++++ Provided material ++++
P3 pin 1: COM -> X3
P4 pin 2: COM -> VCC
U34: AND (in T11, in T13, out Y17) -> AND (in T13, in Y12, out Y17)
++++
++++ Provided material ++++
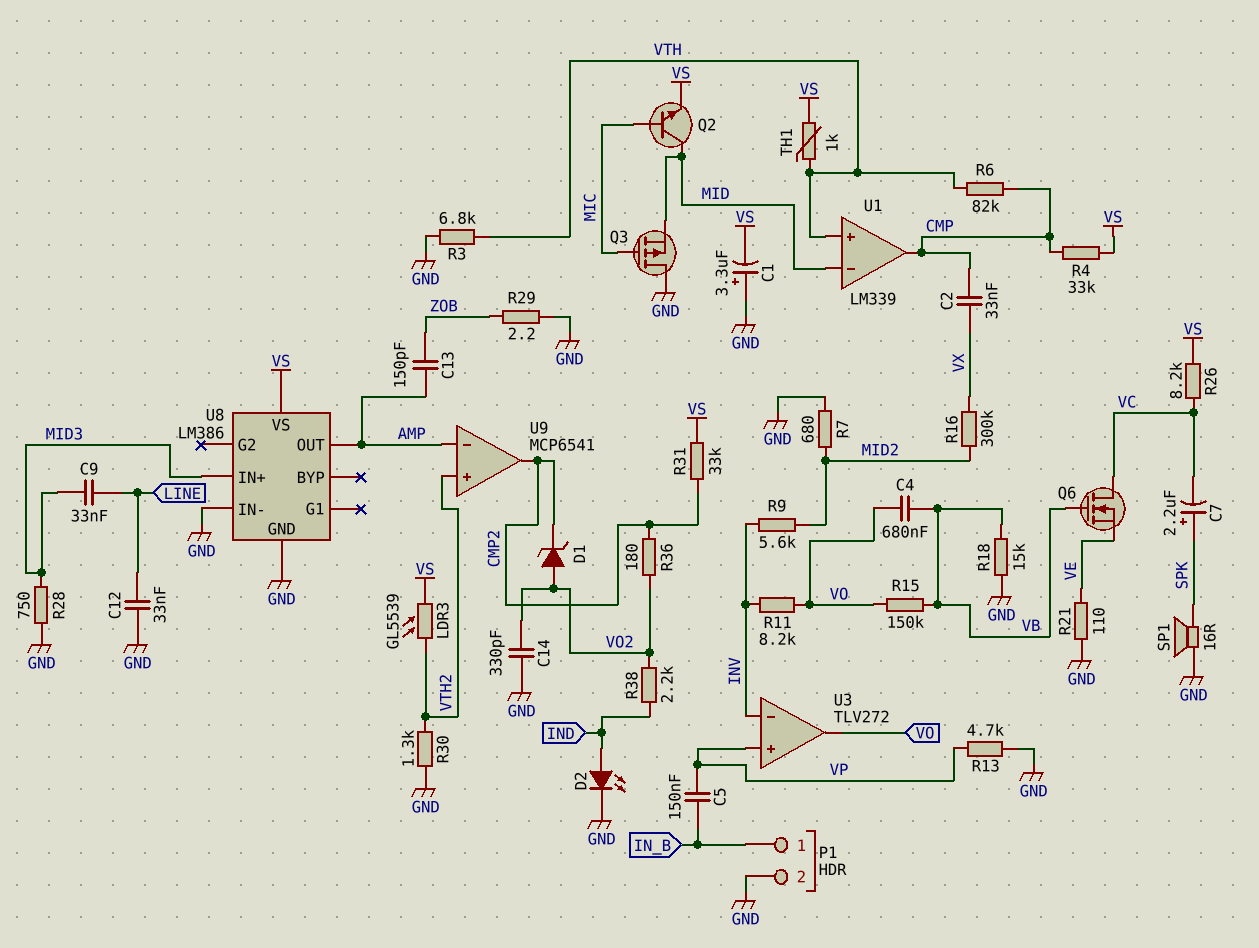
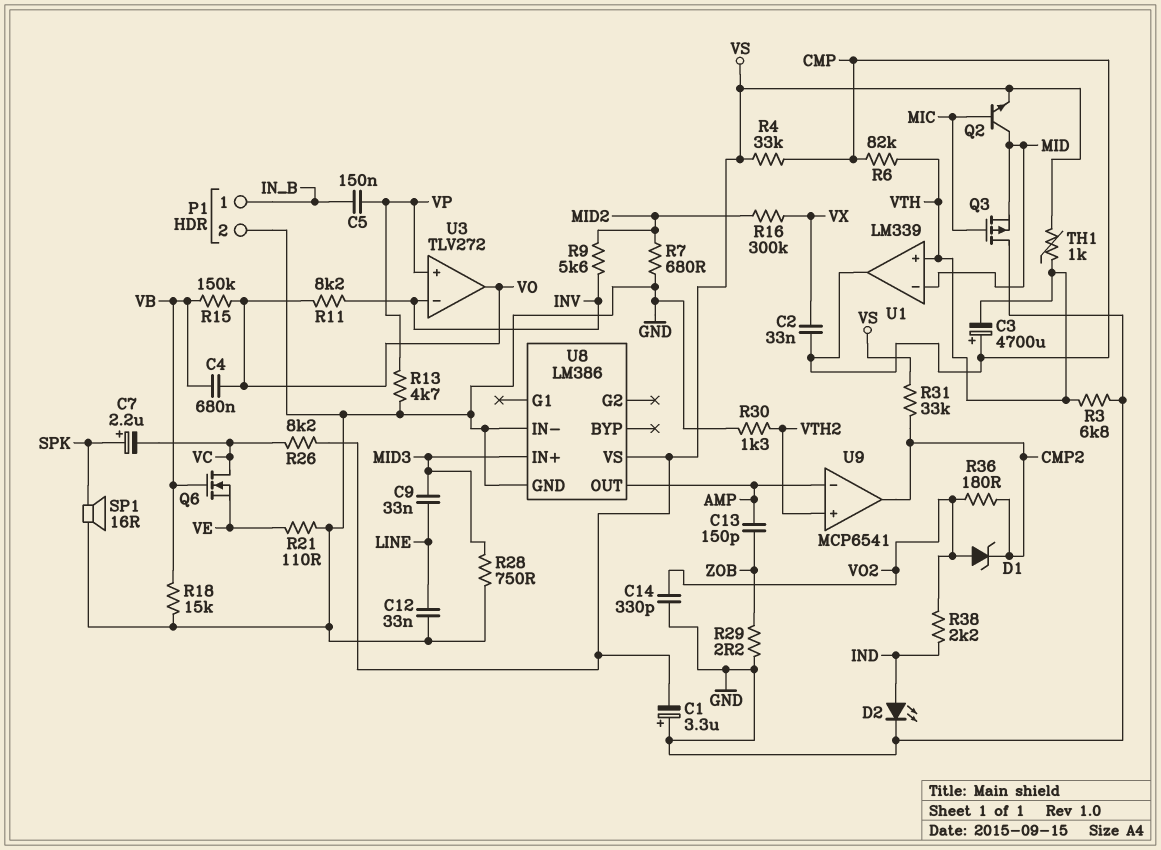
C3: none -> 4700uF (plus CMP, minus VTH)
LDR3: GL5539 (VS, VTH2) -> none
++++
Problem description
Everything starting at the line containing "P3 pin 1: COM -> X3" and ending at the line containing "U34: AND (in" in the records above should be repeated exactly, and only that.

Task response
P3 pin 1: COM -> X3
P4 pin 2: COM -> VCC
U34: AND (in T11, in T13, out Y17) -> AND (in T13, in Y12, out Y17)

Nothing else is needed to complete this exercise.